__Material for the task__.

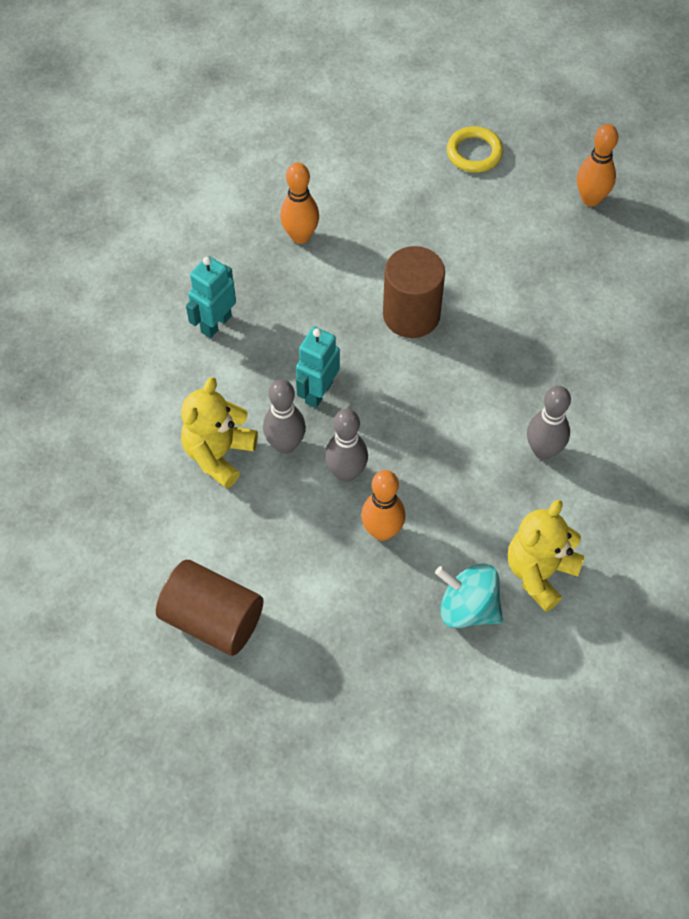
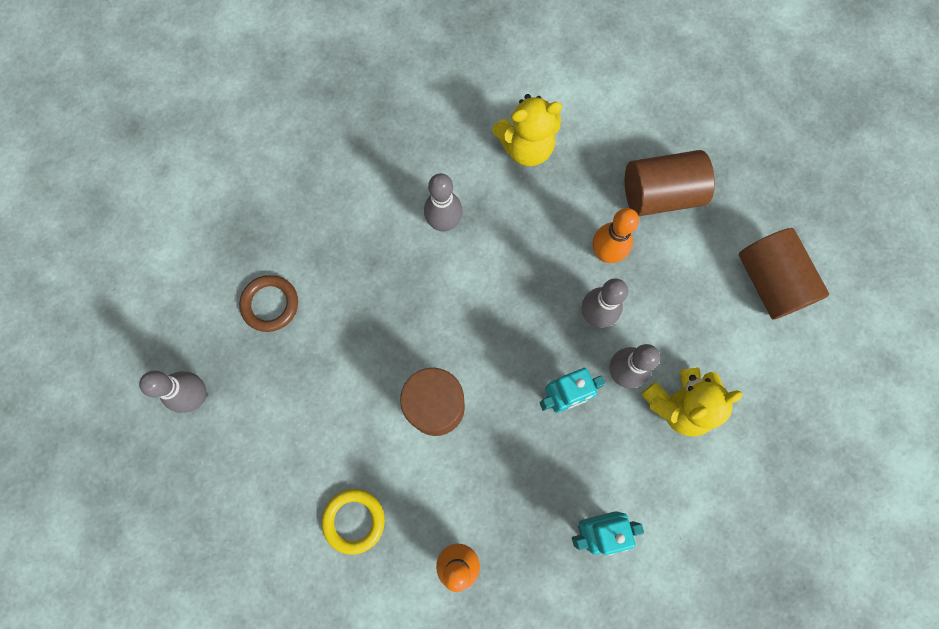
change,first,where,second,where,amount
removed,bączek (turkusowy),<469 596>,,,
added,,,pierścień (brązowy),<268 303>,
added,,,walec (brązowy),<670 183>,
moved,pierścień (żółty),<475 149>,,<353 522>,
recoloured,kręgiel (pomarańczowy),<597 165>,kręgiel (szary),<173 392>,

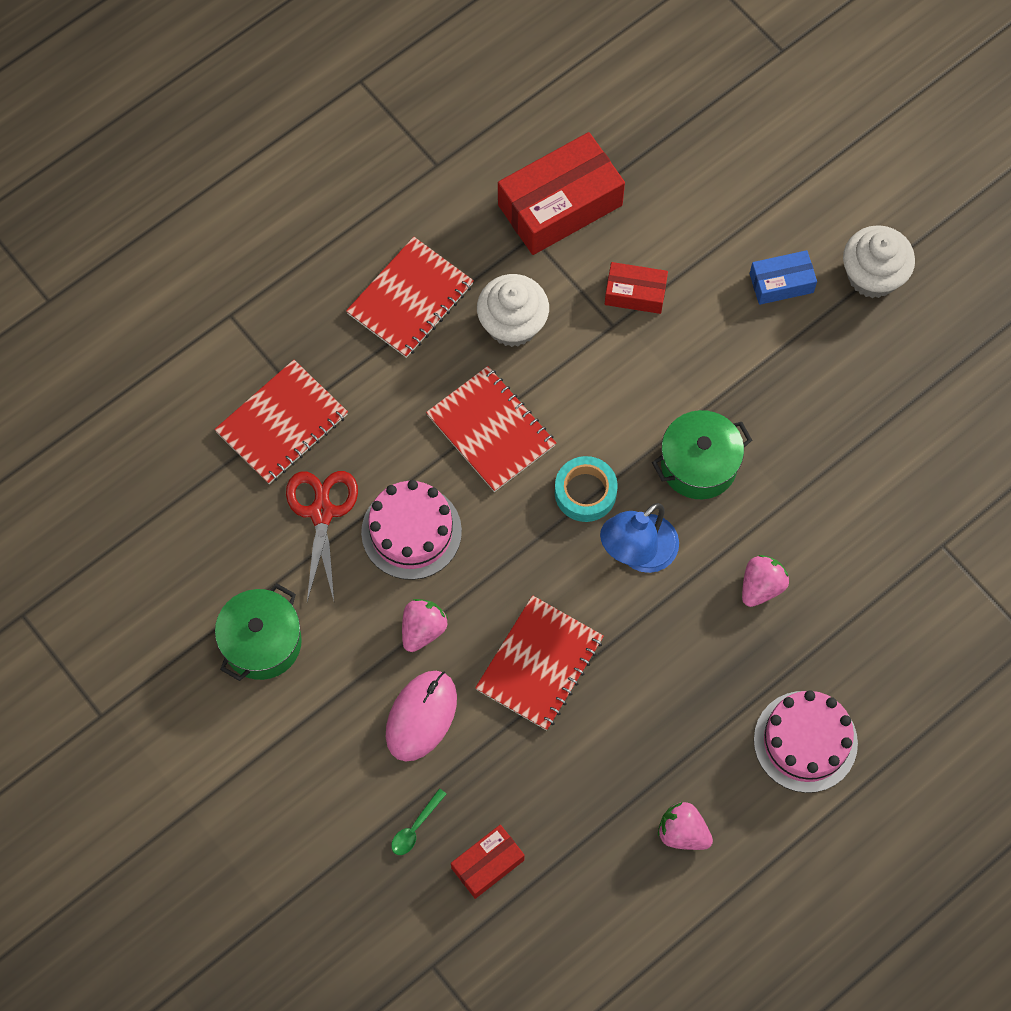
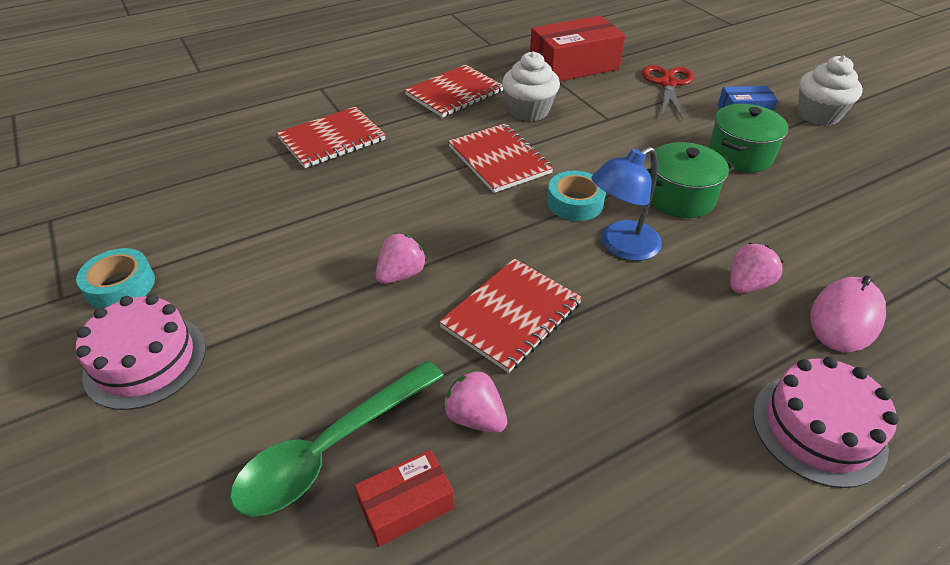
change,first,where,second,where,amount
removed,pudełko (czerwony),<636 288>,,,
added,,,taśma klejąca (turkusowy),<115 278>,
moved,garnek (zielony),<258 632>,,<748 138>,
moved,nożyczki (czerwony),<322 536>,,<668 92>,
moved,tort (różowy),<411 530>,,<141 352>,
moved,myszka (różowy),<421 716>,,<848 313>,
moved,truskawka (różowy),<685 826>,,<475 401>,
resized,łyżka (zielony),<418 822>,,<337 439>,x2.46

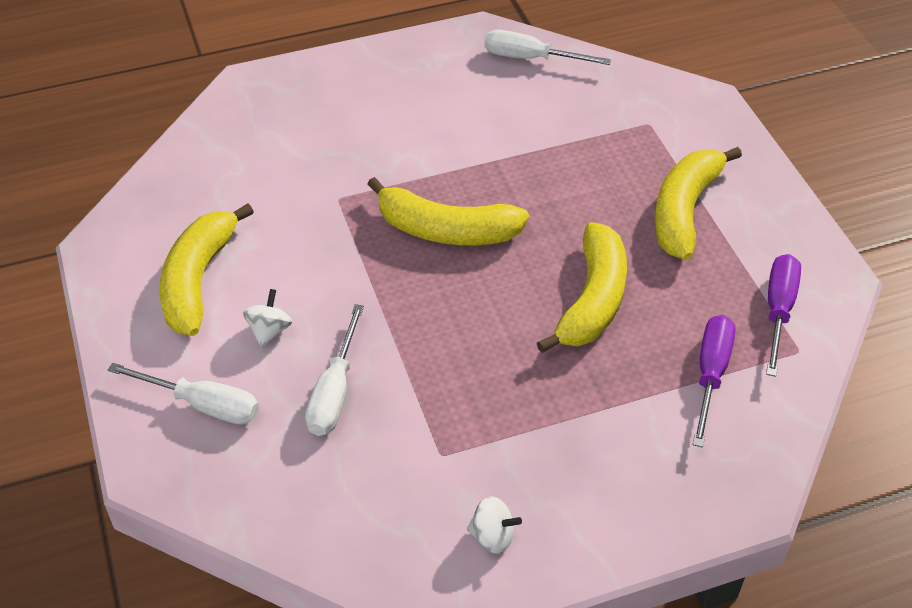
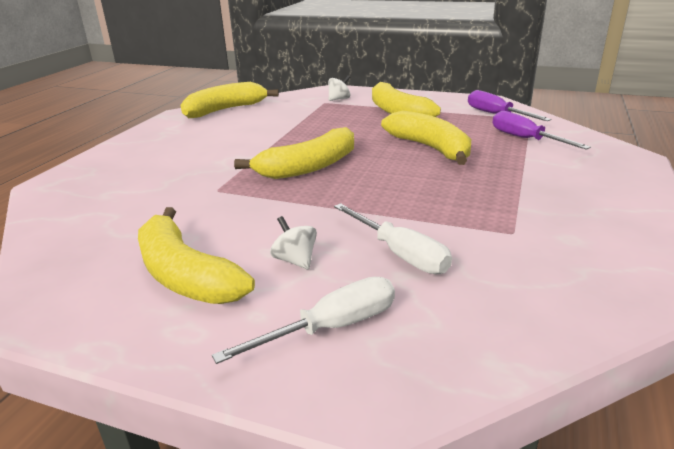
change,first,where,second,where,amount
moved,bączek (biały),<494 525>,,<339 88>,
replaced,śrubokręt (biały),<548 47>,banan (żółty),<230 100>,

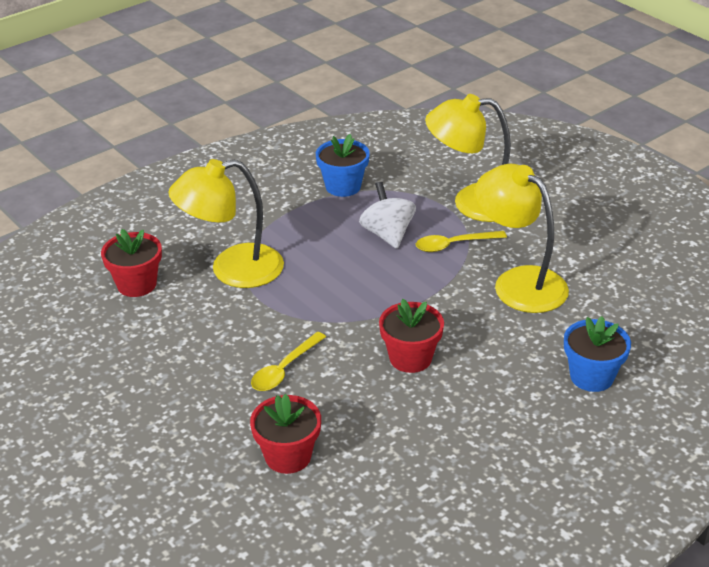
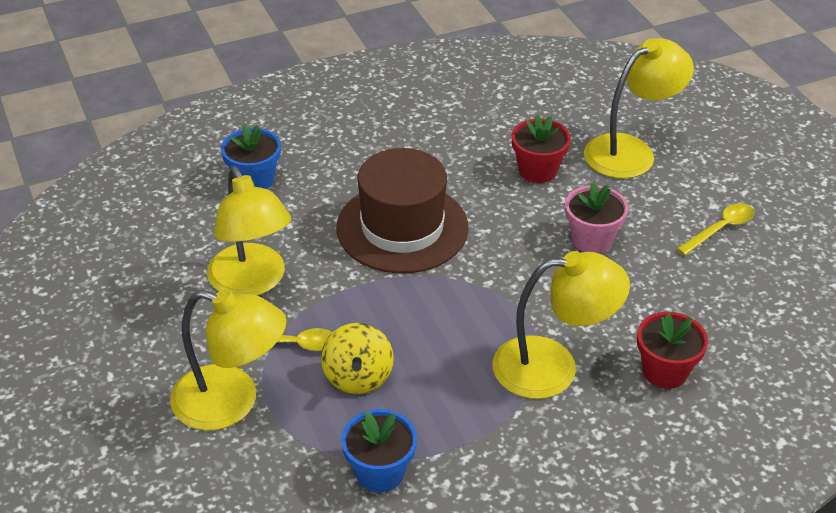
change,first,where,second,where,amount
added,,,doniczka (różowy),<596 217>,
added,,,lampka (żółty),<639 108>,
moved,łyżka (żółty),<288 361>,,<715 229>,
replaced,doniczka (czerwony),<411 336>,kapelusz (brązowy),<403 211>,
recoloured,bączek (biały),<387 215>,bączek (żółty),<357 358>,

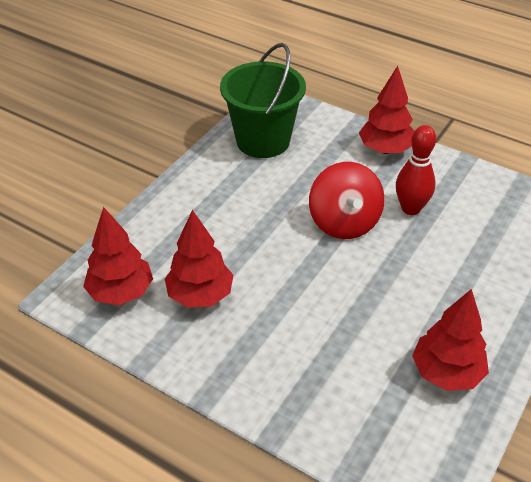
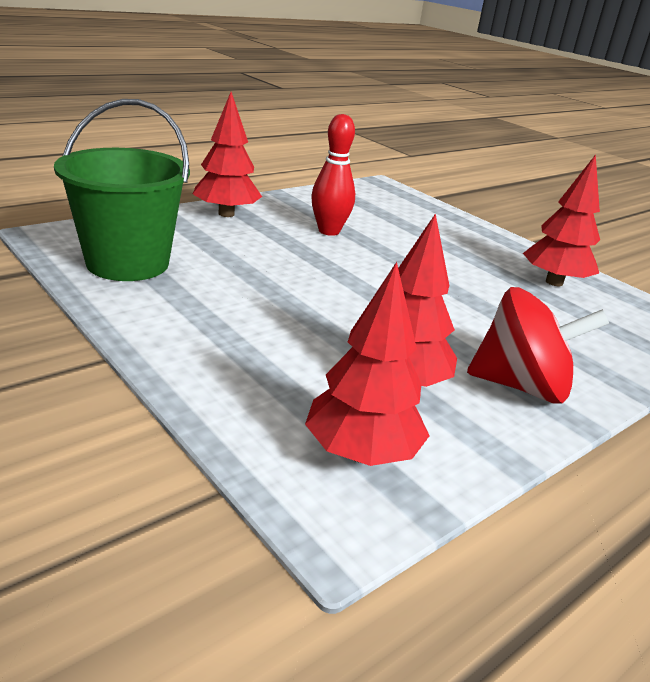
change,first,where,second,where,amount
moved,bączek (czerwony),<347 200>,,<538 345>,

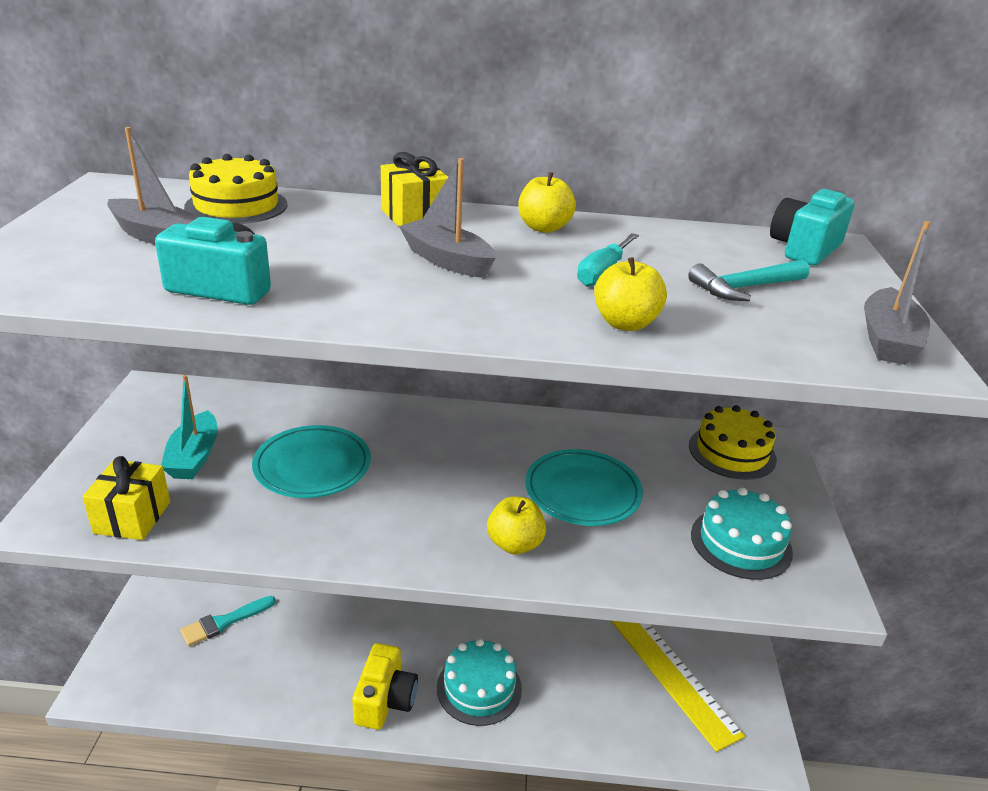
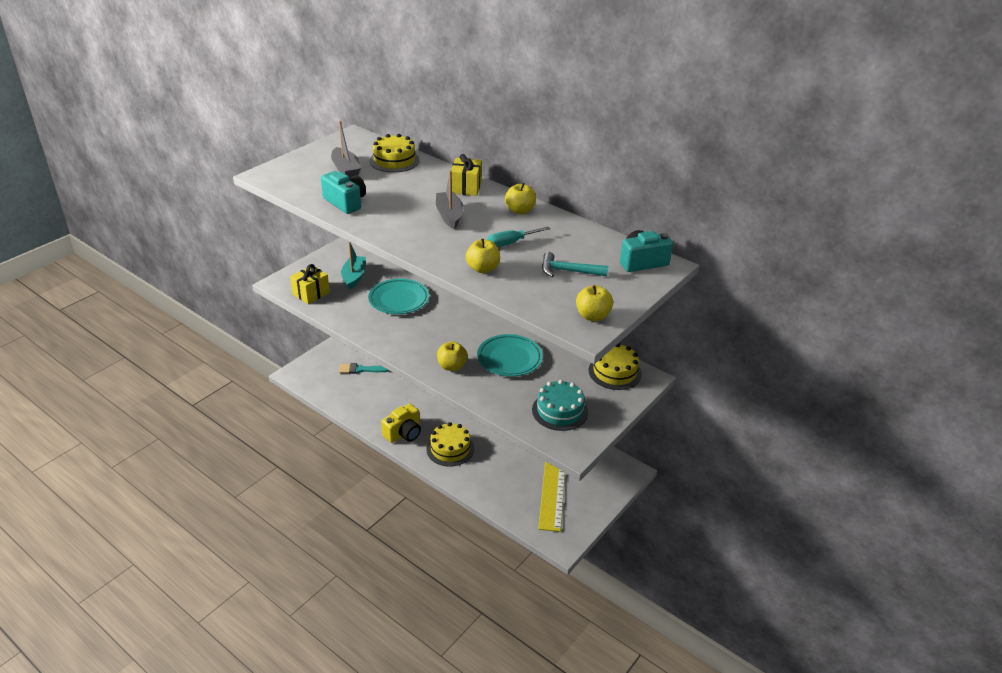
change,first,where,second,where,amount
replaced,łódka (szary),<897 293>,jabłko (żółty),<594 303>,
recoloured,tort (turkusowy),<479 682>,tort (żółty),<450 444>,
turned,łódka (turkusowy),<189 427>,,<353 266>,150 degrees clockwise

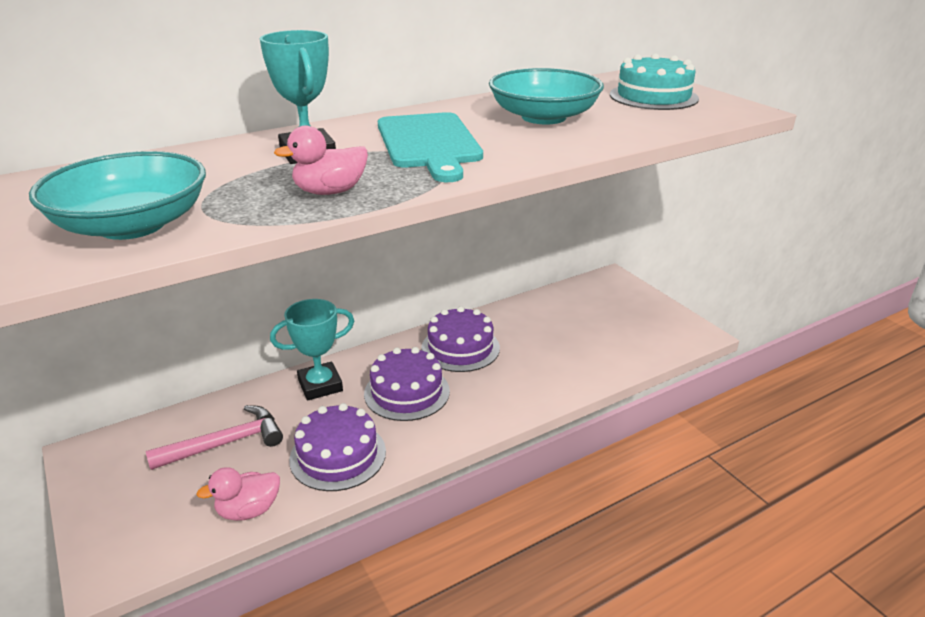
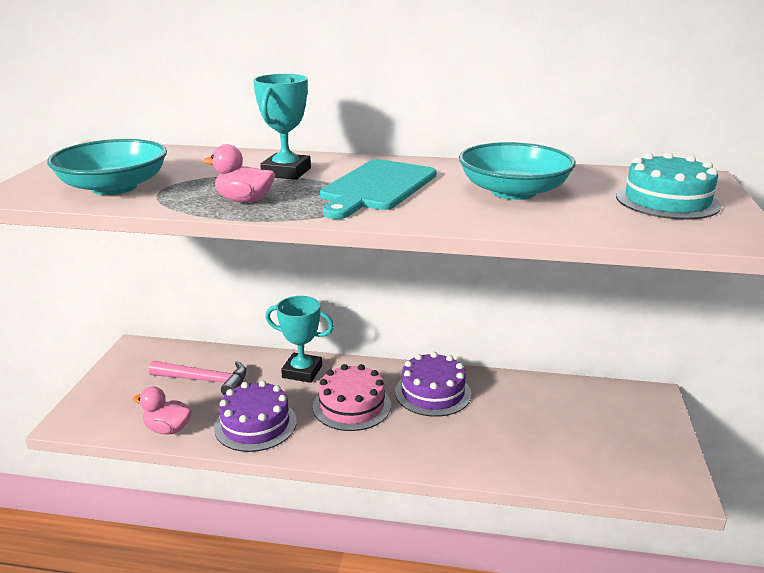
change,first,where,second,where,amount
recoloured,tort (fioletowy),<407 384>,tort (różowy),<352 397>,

__Task to carry out__. Restate each entry word for word; omit the pictures.

__Written response__.
change,first,where,second,where,amount
removed,bączek (turkusowy),<469 596>,,,
added,,,pierścień (brązowy),<268 303>,
added,,,walec (brązowy),<670 183>,
moved,pierścień (żółty),<475 149>,,<353 522>,
recoloured,kręgiel (pomarańczowy),<597 165>,kręgiel (szary),<173 392>,

change,first,where,second,where,amount
removed,pudełko (czerwony),<636 288>,,,
added,,,taśma klejąca (turkusowy),<115 278>,
moved,garnek (zielony),<258 632>,,<748 138>,
moved,nożyczki (czerwony),<322 536>,,<668 92>,
moved,tort (różowy),<411 530>,,<141 352>,
moved,myszka (różowy),<421 716>,,<848 313>,
moved,truskawka (różowy),<685 826>,,<475 401>,
resized,łyżka (zielony),<418 822>,,<337 439>,x2.46

change,first,where,second,where,amount
moved,bączek (biały),<494 525>,,<339 88>,
replaced,śrubokręt (biały),<548 47>,banan (żółty),<230 100>,

change,first,where,second,where,amount
added,,,doniczka (różowy),<596 217>,
added,,,lampka (żółty),<639 108>,
moved,łyżka (żółty),<288 361>,,<715 229>,
replaced,doniczka (czerwony),<411 336>,kapelusz (brązowy),<403 211>,
recoloured,bączek (biały),<387 215>,bączek (żółty),<357 358>,

change,first,where,second,where,amount
moved,bączek (czerwony),<347 200>,,<538 345>,

change,first,where,second,where,amount
replaced,łódka (szary),<897 293>,jabłko (żółty),<594 303>,
recoloured,tort (turkusowy),<479 682>,tort (żółty),<450 444>,
turned,łódka (turkusowy),<189 427>,,<353 266>,150 degrees clockwise

change,first,where,second,where,amount
recoloured,tort (fioletowy),<407 384>,tort (różowy),<352 397>,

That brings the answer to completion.